The data are to be restated in full, exactly as presented.

%%

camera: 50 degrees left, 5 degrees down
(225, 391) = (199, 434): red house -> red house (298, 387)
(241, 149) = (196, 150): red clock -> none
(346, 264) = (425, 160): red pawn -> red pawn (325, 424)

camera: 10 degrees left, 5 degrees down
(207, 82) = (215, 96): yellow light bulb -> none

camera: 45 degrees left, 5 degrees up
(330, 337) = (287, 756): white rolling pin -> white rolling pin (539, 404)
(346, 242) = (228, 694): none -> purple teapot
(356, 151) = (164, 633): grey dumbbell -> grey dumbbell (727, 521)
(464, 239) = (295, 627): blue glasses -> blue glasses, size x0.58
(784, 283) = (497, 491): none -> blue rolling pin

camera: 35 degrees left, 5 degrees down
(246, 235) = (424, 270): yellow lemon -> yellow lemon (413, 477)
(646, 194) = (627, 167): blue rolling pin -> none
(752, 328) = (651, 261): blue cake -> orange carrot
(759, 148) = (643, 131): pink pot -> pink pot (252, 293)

%%

Written response →
camera: 50 degrees left, 5 degrees down
(225, 391) = (199, 434): red house -> red house (298, 387)
(241, 149) = (196, 150): red clock -> none
(346, 264) = (425, 160): red pawn -> red pawn (325, 424)

camera: 10 degrees left, 5 degrees down
(207, 82) = (215, 96): yellow light bulb -> none

camera: 45 degrees left, 5 degrees up
(330, 337) = (287, 756): white rolling pin -> white rolling pin (539, 404)
(346, 242) = (228, 694): none -> purple teapot
(356, 151) = (164, 633): grey dumbbell -> grey dumbbell (727, 521)
(464, 239) = (295, 627): blue glasses -> blue glasses, size x0.58
(784, 283) = (497, 491): none -> blue rolling pin

camera: 35 degrees left, 5 degrees down
(246, 235) = (424, 270): yellow lemon -> yellow lemon (413, 477)
(646, 194) = (627, 167): blue rolling pin -> none
(752, 328) = (651, 261): blue cake -> orange carrot
(759, 148) = (643, 131): pink pot -> pink pot (252, 293)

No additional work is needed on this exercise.